*TASK*.
Apart from the pictures, every record here must be copied word for word.

*Saved data entries*.
----

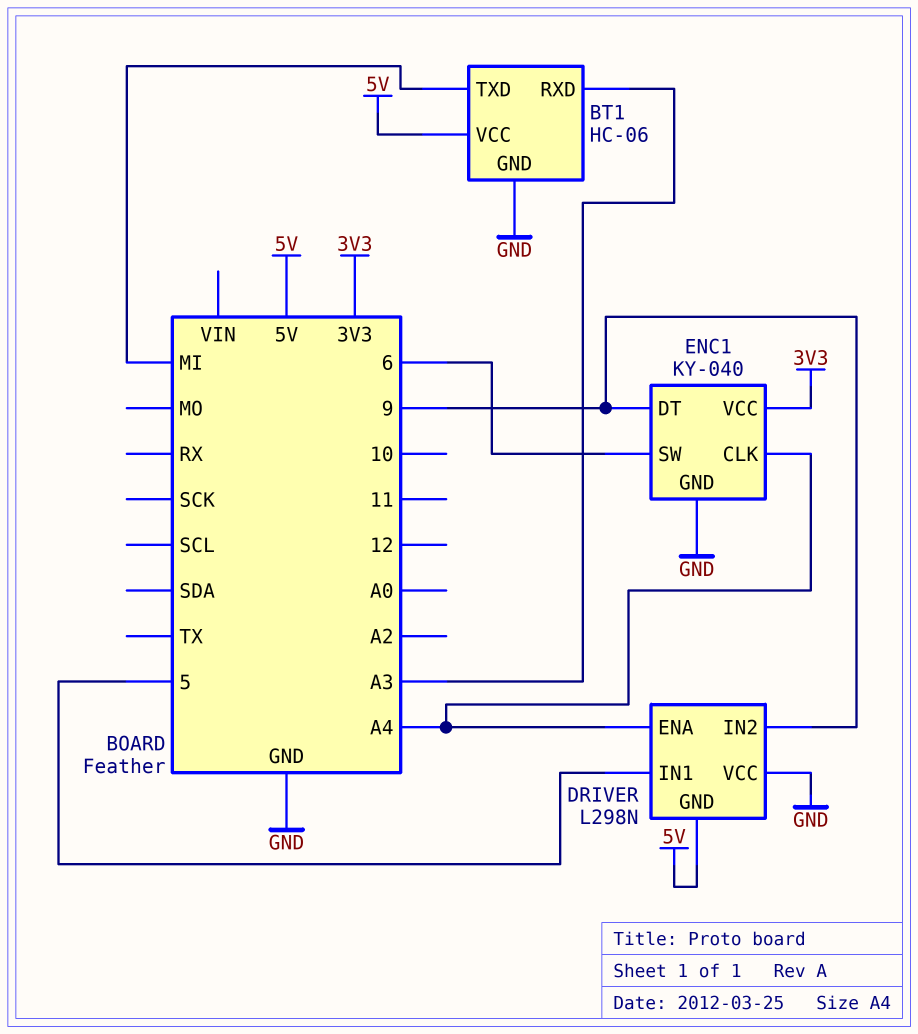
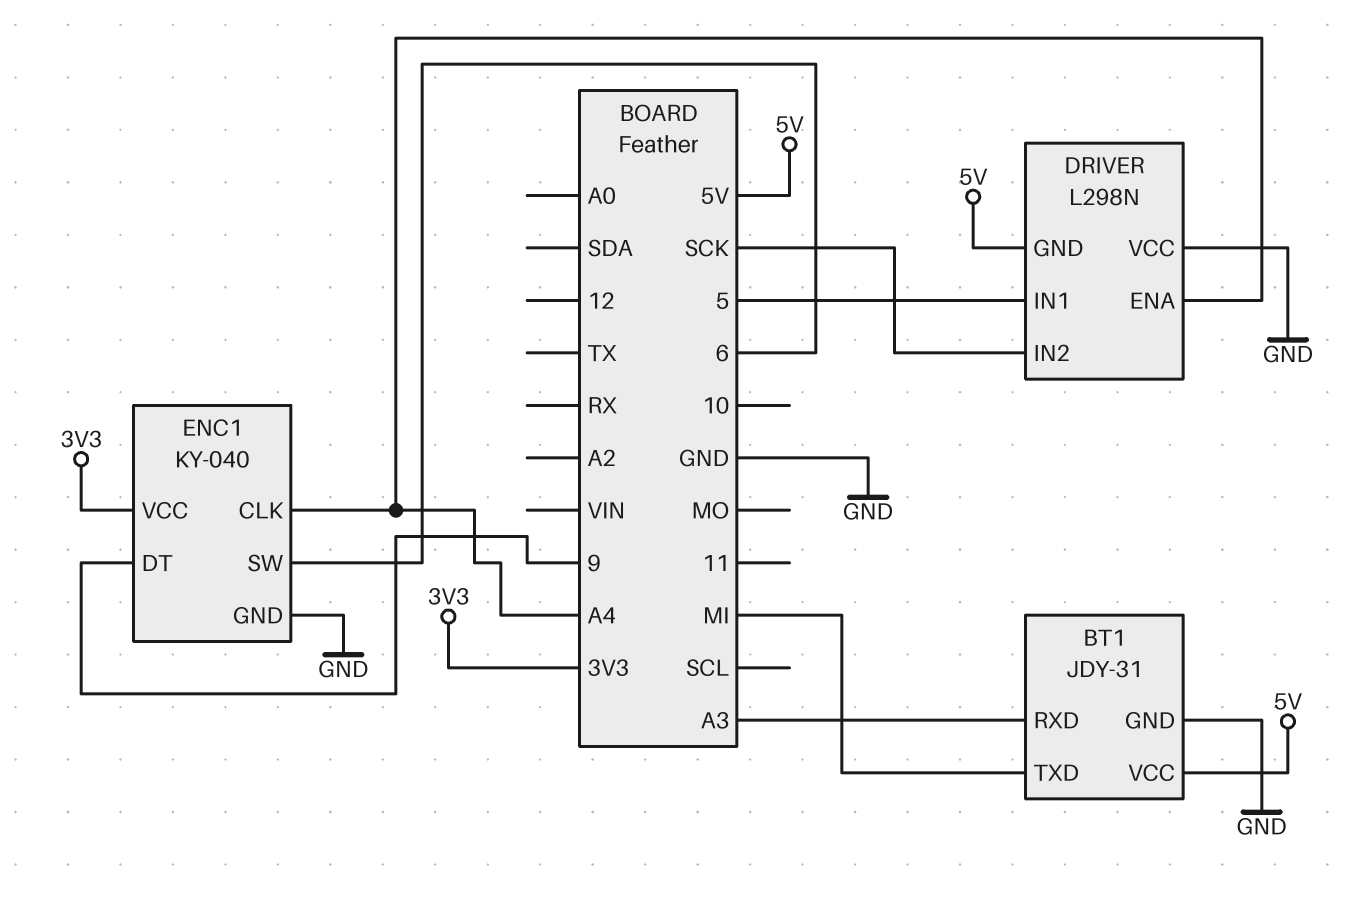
BT1: HC-06 -> JDY-31
DRIVER pin IN2: 9 -> SCK

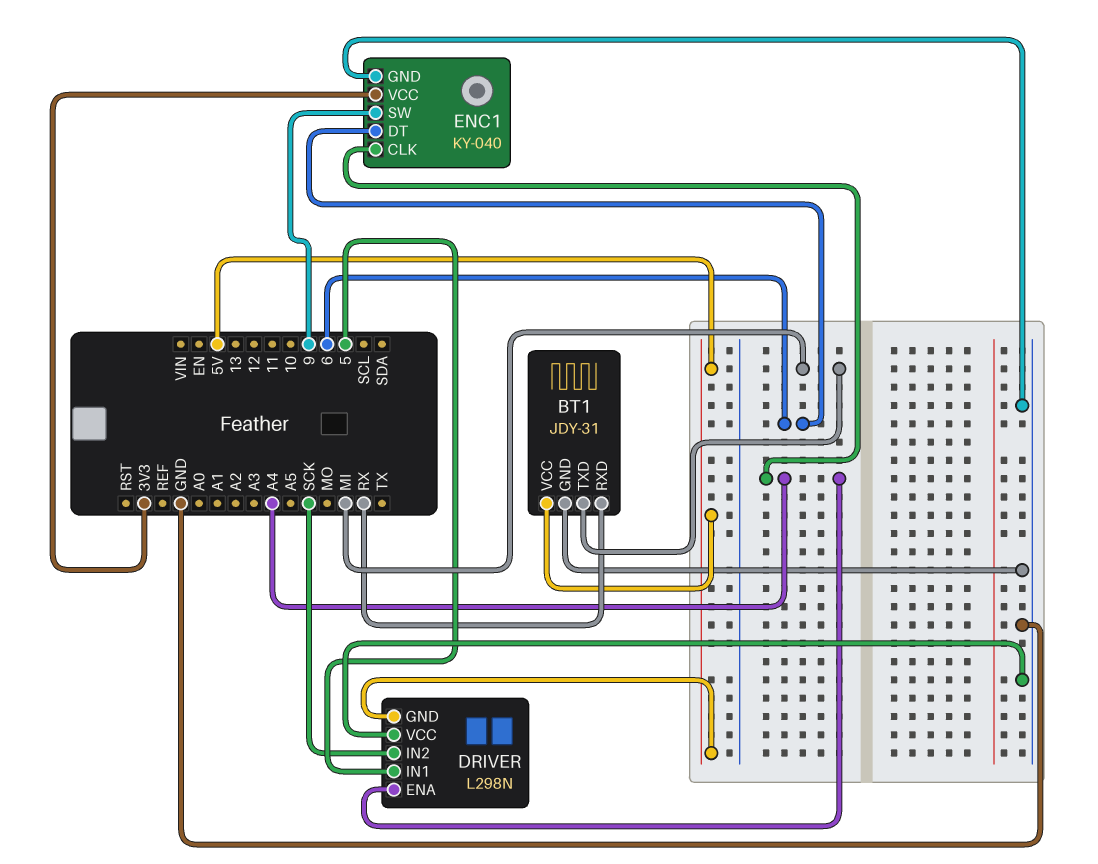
BT1 pin RXD: A3 -> RX
ENC1 pin DT: 9 -> 6
ENC1 pin SW: 6 -> 9

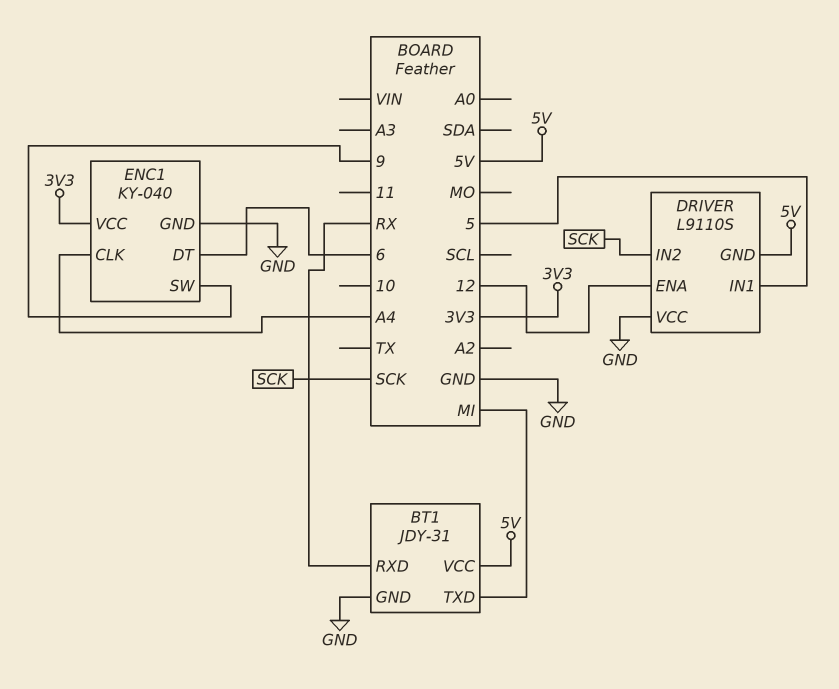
DRIVER: L298N -> L9110S
DRIVER pin ENA: A4 -> 12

----

*RESPONSE TO THIS TASK*.
BT1: HC-06 -> JDY-31
DRIVER pin IN2: 9 -> SCK

BT1 pin RXD: A3 -> RX
ENC1 pin DT: 9 -> 6
ENC1 pin SW: 6 -> 9

DRIVER: L298N -> L9110S
DRIVER pin ENA: A4 -> 12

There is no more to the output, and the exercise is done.